DATA SUPPLIED section start

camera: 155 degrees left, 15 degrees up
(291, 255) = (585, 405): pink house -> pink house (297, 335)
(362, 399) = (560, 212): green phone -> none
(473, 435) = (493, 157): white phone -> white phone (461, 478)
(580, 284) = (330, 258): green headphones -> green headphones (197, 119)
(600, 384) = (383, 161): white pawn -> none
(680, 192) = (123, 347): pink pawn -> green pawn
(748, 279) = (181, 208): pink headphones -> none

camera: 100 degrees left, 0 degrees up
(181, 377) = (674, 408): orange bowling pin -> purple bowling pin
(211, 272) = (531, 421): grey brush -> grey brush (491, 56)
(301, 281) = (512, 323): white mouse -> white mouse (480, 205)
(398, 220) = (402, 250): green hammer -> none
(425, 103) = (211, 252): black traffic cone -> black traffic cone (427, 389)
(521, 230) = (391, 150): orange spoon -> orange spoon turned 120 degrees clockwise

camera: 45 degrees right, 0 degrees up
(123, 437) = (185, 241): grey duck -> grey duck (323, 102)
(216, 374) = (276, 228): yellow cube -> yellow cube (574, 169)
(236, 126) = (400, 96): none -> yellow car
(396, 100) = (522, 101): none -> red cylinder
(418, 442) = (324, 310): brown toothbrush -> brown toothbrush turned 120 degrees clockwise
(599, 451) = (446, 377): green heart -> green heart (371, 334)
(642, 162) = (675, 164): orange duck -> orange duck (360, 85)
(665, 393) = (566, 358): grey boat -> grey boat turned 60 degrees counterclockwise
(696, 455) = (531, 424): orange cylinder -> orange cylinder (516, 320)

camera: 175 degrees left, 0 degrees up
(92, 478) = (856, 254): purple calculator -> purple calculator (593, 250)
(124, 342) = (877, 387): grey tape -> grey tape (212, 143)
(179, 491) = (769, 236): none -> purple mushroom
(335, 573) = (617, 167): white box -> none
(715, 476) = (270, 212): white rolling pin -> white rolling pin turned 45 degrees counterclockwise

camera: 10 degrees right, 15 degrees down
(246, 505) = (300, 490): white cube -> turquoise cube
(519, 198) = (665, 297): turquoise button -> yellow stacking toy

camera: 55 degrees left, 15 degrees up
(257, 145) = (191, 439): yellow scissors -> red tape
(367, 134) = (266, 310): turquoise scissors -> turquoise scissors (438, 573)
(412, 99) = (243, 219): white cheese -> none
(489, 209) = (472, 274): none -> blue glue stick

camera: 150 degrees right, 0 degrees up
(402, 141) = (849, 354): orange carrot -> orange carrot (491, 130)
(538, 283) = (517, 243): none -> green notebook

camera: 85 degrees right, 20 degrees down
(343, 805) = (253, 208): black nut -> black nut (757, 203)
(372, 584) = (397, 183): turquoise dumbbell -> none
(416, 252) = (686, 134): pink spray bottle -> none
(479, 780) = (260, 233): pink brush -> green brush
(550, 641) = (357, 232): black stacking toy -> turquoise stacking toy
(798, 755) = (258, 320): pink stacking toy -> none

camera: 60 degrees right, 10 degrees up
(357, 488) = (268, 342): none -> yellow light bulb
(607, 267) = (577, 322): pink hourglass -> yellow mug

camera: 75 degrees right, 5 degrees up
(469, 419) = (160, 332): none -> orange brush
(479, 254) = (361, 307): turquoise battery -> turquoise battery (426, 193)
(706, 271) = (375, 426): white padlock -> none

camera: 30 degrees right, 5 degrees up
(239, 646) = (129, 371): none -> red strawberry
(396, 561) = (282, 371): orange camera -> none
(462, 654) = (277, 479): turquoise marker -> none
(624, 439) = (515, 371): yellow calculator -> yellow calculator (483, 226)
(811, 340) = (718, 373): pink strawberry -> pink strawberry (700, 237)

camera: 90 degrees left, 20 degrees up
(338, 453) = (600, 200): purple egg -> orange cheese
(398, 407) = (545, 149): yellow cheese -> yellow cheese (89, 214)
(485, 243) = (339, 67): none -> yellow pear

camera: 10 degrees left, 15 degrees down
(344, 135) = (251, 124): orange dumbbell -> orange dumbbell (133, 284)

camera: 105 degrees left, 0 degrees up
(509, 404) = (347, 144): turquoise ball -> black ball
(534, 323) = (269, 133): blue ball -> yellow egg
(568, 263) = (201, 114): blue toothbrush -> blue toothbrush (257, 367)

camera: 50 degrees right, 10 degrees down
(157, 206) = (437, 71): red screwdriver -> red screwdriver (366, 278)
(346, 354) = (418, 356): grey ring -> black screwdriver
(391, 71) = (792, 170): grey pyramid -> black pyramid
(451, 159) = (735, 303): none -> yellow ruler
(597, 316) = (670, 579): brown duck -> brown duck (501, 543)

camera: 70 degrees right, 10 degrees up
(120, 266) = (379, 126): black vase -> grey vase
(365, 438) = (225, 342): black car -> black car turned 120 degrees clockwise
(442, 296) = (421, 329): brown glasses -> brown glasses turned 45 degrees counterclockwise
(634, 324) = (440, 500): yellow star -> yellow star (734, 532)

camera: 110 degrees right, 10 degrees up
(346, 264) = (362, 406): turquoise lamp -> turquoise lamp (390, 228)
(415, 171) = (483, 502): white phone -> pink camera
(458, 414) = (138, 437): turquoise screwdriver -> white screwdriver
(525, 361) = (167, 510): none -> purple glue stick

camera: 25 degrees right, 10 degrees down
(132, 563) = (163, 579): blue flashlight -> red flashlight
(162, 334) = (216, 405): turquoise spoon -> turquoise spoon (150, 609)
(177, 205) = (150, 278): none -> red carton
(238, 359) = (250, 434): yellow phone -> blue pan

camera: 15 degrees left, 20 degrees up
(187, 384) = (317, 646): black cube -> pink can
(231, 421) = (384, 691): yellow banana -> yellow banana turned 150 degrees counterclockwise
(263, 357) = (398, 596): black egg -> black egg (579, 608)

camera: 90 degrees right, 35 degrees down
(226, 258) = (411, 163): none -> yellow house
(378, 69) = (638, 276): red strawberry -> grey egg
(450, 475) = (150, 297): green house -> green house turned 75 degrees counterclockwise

DATA SUPPLIED section end

Give back precisely the lines above that start at the line containing "(187, 384) = (317, 646): black" and end at the line containing "(378, 69) = (638, 276): red", inclusive. No other lines belong in the output.

(187, 384) = (317, 646): black cube -> pink can
(231, 421) = (384, 691): yellow banana -> yellow banana turned 150 degrees counterclockwise
(263, 357) = (398, 596): black egg -> black egg (579, 608)

camera: 90 degrees right, 35 degrees down
(226, 258) = (411, 163): none -> yellow house
(378, 69) = (638, 276): red strawberry -> grey egg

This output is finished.